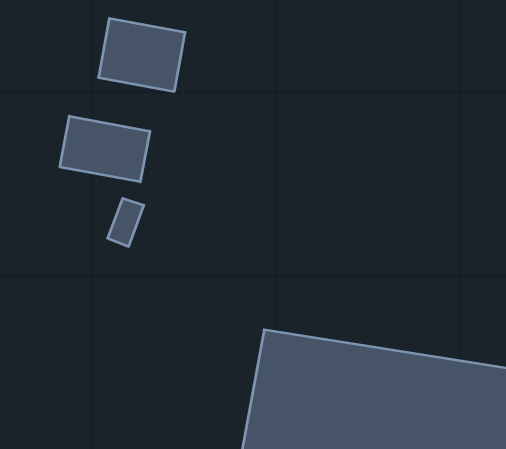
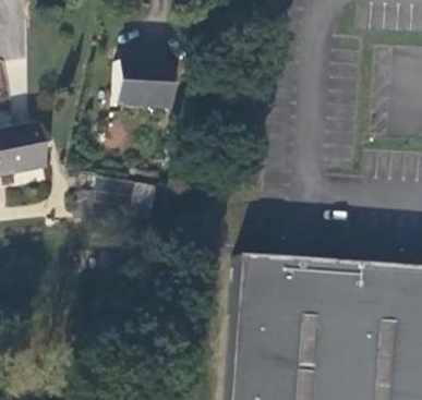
building: [60,116,150,182] -> none

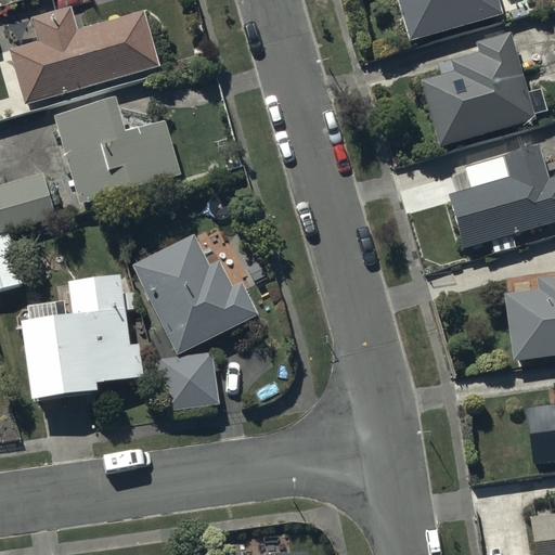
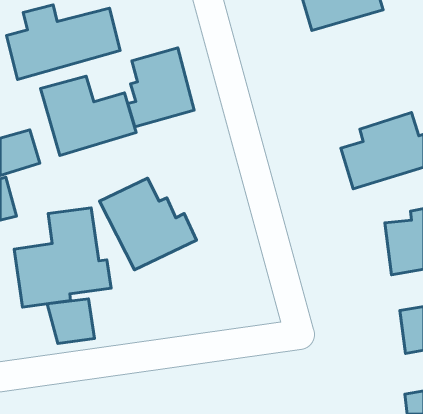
building: [421,30,548,146] -> none
building: none -> [128,48,194,127]
building: [157,350,219,409] -> [47,299,94,344]

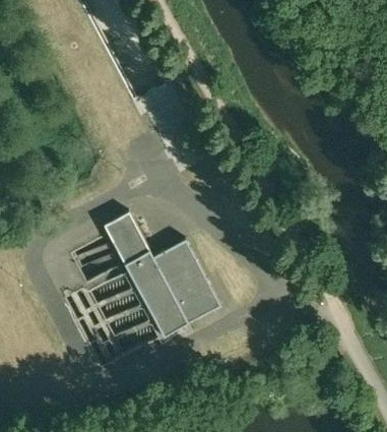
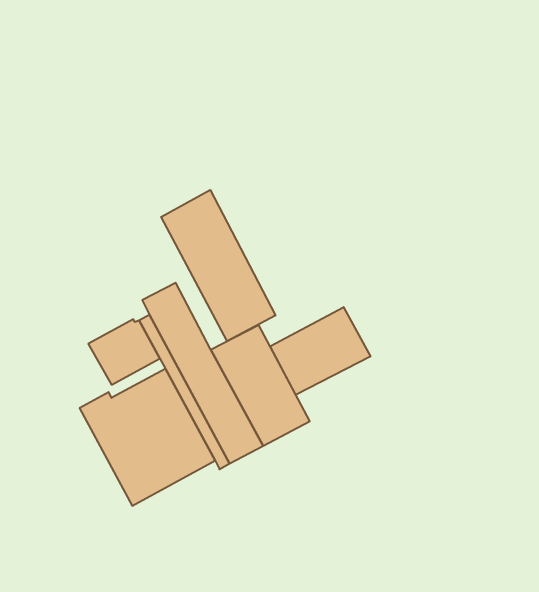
building: none -> [161,190,275,341]
building: none -> [270,307,370,395]

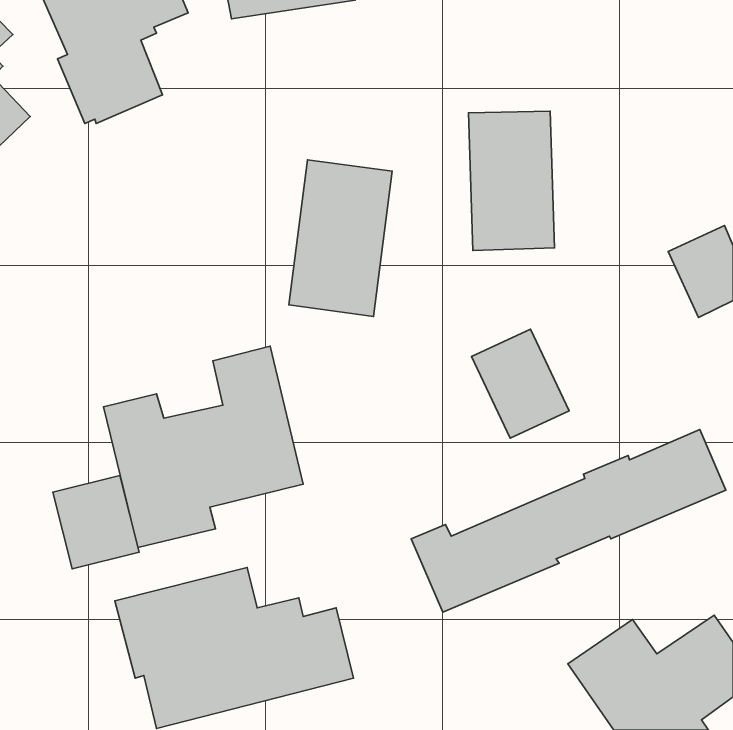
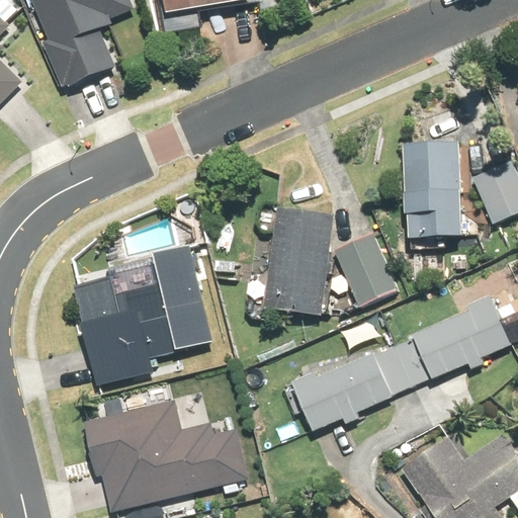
building: [468,111,555,251] -> [401,142,461,240]
building: [289,160,392,316] -> [263,206,336,317]
building: [53,476,139,569] -> none

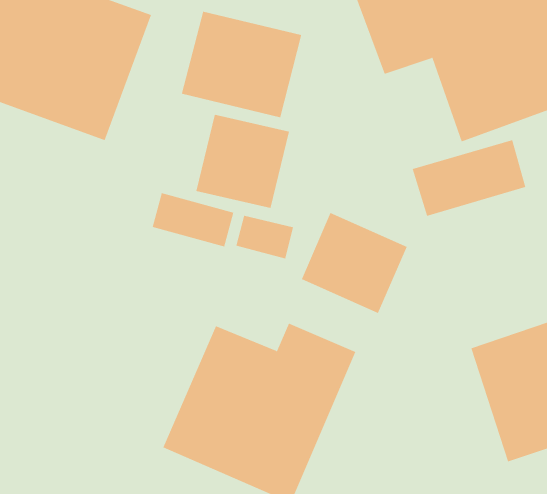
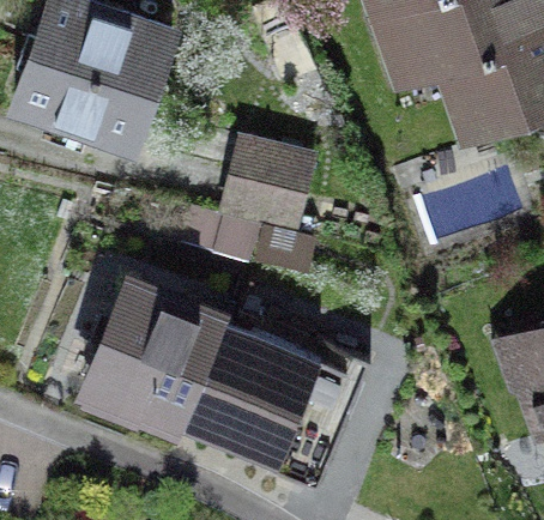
building: [181,11,302,118] -> none
building: [301,212,407,314] -> none
building: none -> [78,273,242,434]

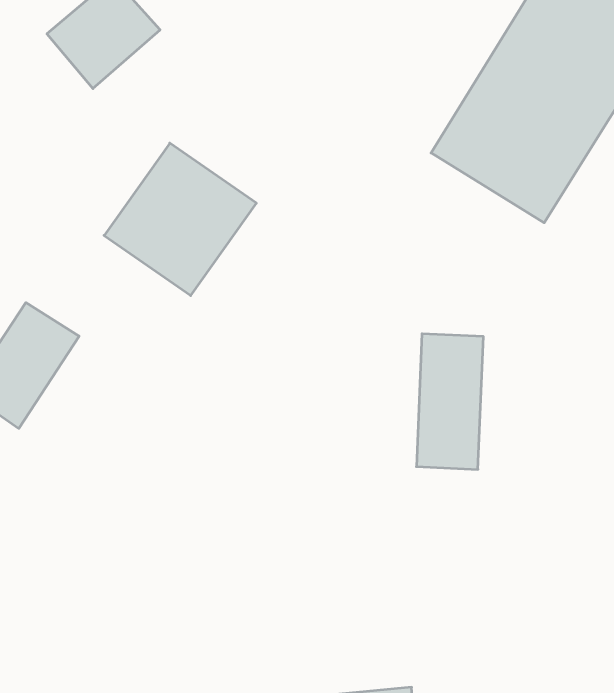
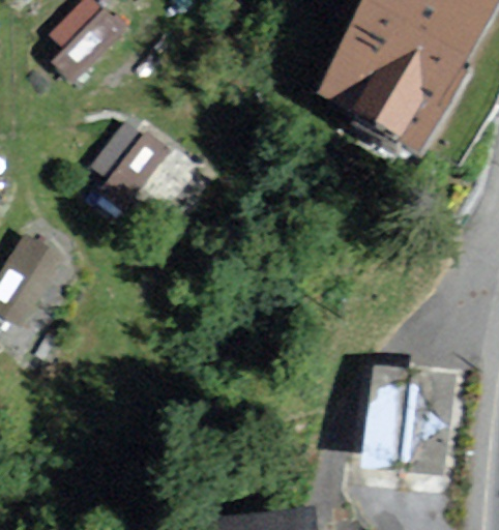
building: [416,334,483,469] -> [360,361,410,462]

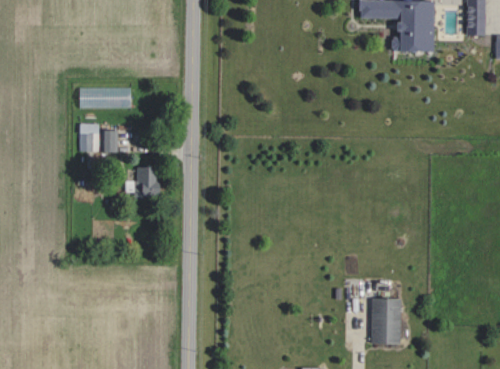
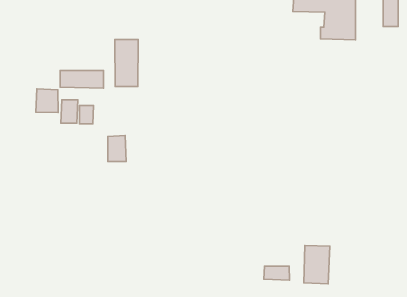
building: none -> [115,40,138,86]
building: none -> [36,89,58,113]
building: none -> [264,266,289,280]

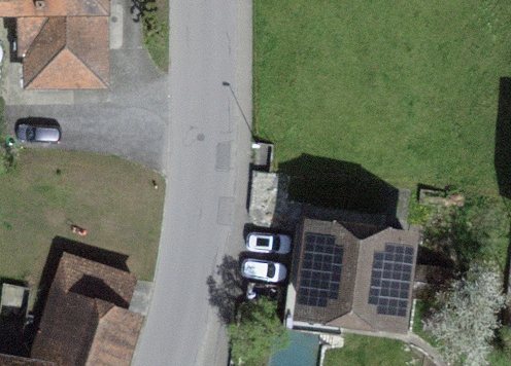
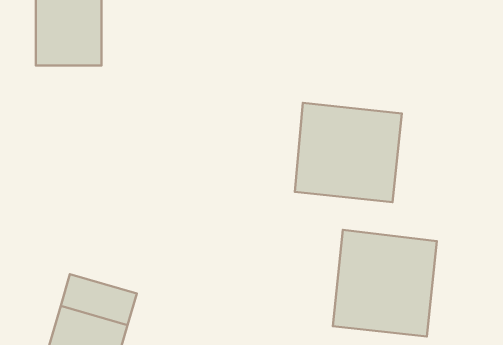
building: none -> [295,103,402,202]

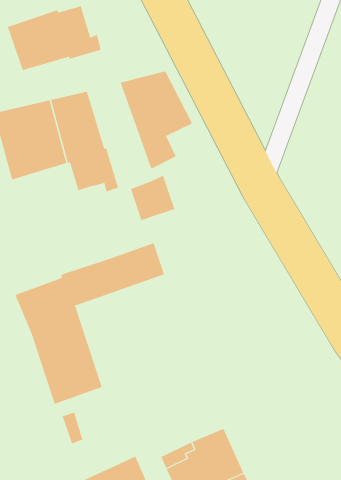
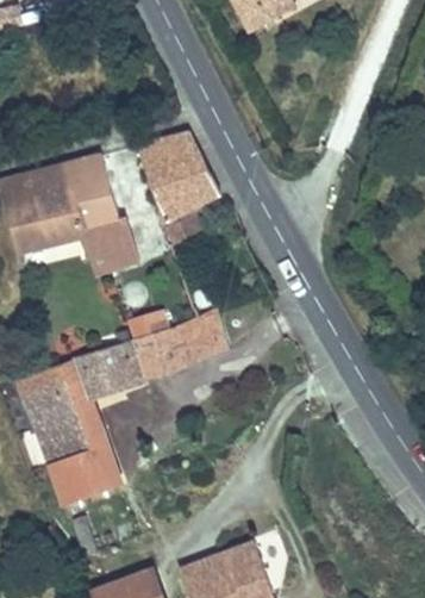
building: [7,5,102,71] -> none
building: [130,175,175,221] -> [173,311,223,362]

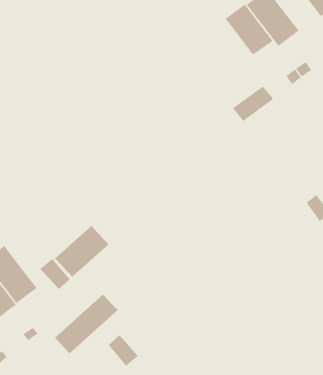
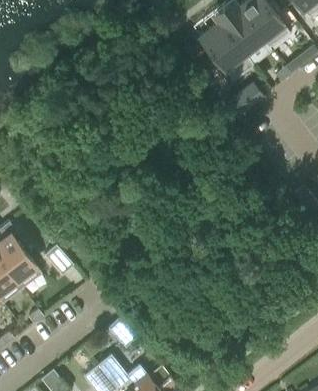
building: none -> [199,19,253,80]
building: [53,225,109,278] -> none
building: [54,294,120,354] -> none

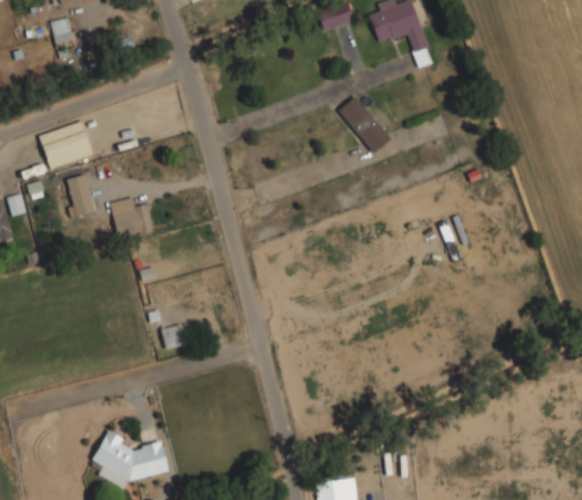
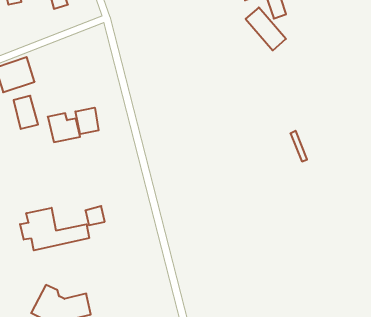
building: [337,95,392,154] -> [246,7,286,50]
building: none -> [75,108,99,134]
building: none -> [20,208,89,250]

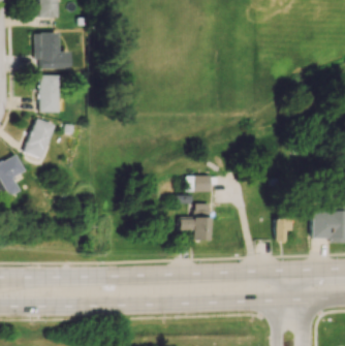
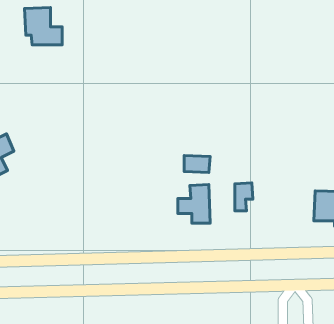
building: [38,75,58,113] -> none
building: [23,119,53,159] -> none
building: [276,215,293,242] -> [235,183,253,211]

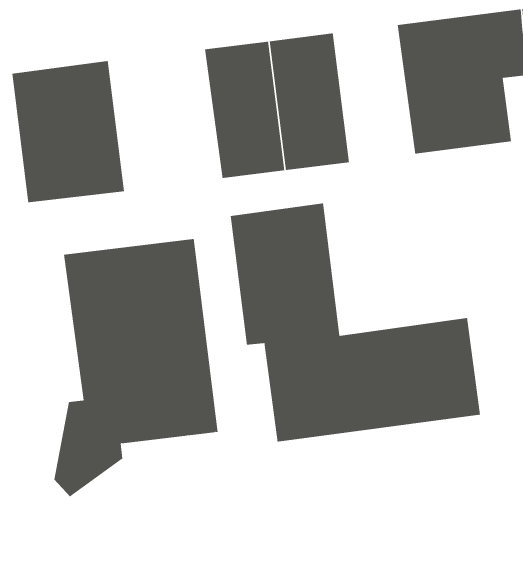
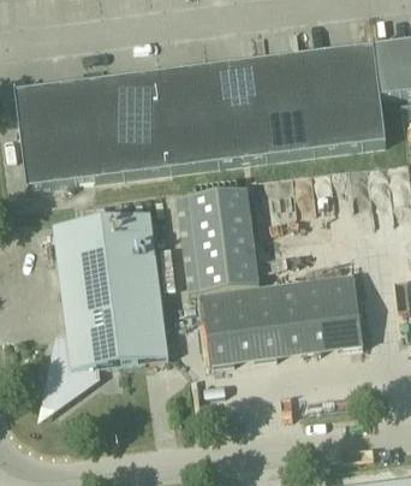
building: none -> [254,55,314,158]
building: none -> [87,73,171,179]

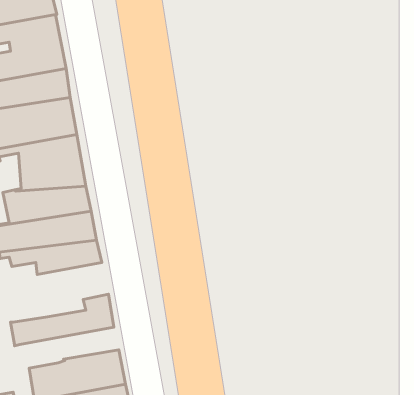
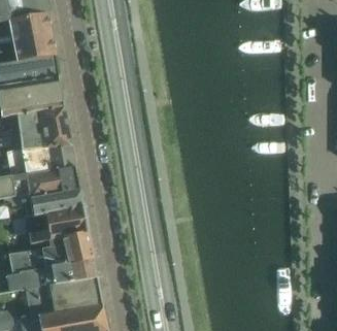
building: none -> [24,206,87,243]
building: none -> [18,257,95,282]

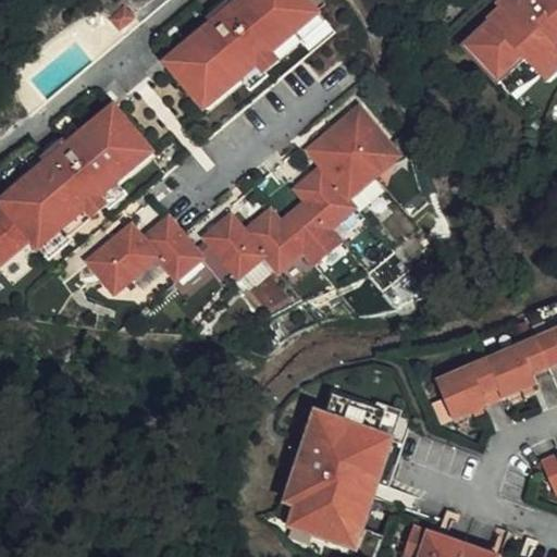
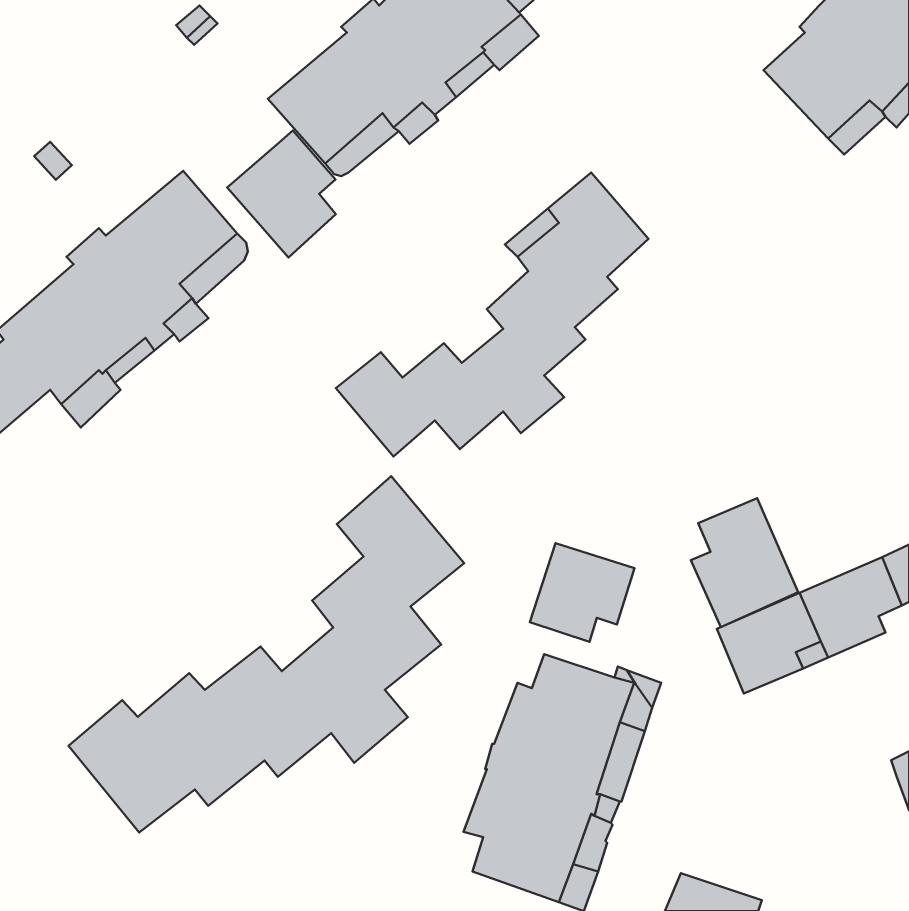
building: none -> [227,131,336,258]
building: [85,215,203,286] -> none
building: none -> [68,476,464,833]
building: none -> [691,498,798,627]
building: none -> [530,543,635,642]

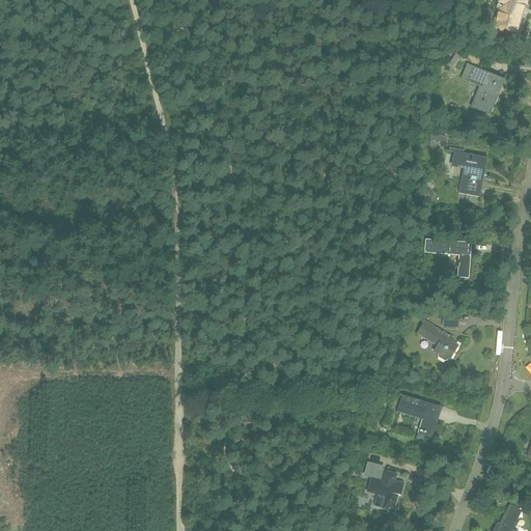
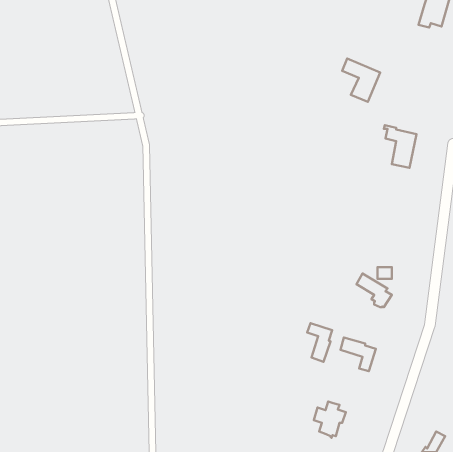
building: [460,62,505,113] -> [342,58,380,102]
building: [424,237,471,277] -> none
building: none -> [307,323,332,362]

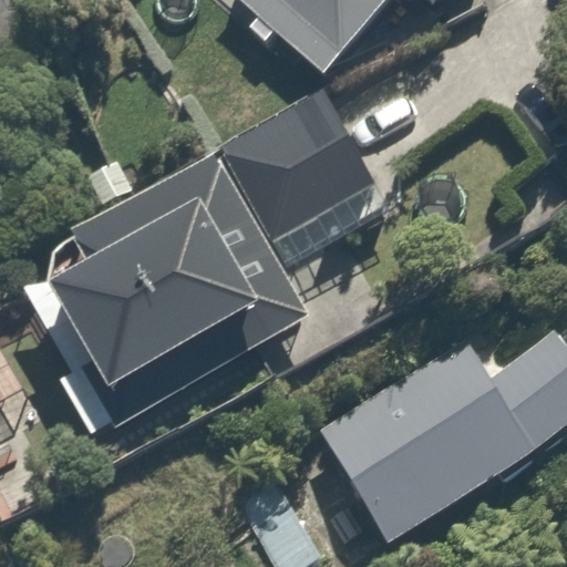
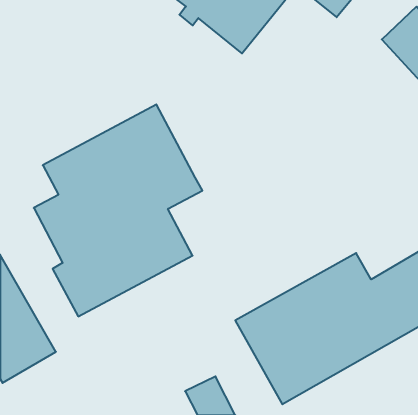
building: [214,85,371,239] -> none

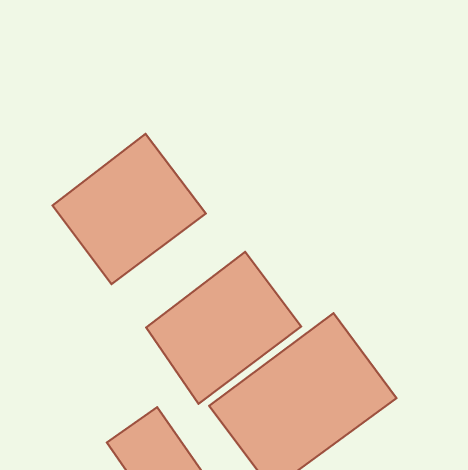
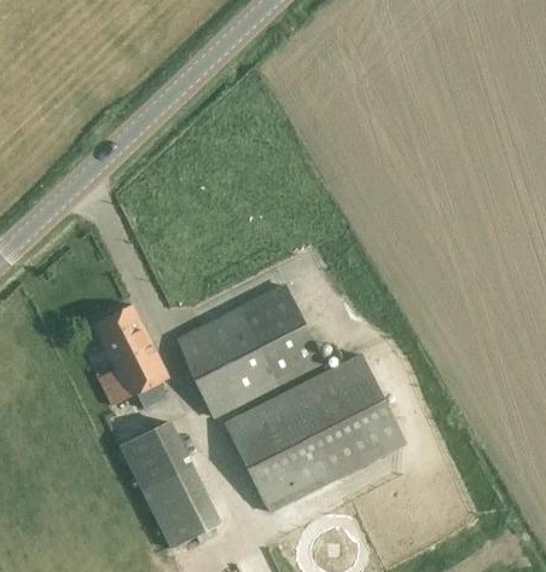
building: [53,134,206,284] -> none
building: none -> [88,305,168,409]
━━━━━━━━━━━━━━━━━━━━
TASK STATEMENT:
Please output, exactly and with no pictures, only the lines from the one containing "building: none -> [199,19,253,80]" through the final line of the records above.

SOLUTION TO THE PROBLEM:
building: none -> [199,19,253,80]
building: [53,225,109,278] -> none
building: [54,294,120,354] -> none

building: [337,95,392,154] -> [246,7,286,50]
building: none -> [75,108,99,134]
building: none -> [20,208,89,250]

building: [38,75,58,113] -> none
building: [23,119,53,159] -> none
building: [276,215,293,242] -> [235,183,253,211]

building: none -> [254,55,314,158]
building: none -> [87,73,171,179]

building: none -> [24,206,87,243]
building: none -> [18,257,95,282]

building: none -> [227,131,336,258]
building: [85,215,203,286] -> none
building: none -> [68,476,464,833]
building: none -> [691,498,798,627]
building: none -> [530,543,635,642]

building: [460,62,505,113] -> [342,58,380,102]
building: [424,237,471,277] -> none
building: none -> [307,323,332,362]

building: [214,85,371,239] -> none

building: [53,134,206,284] -> none
building: none -> [88,305,168,409]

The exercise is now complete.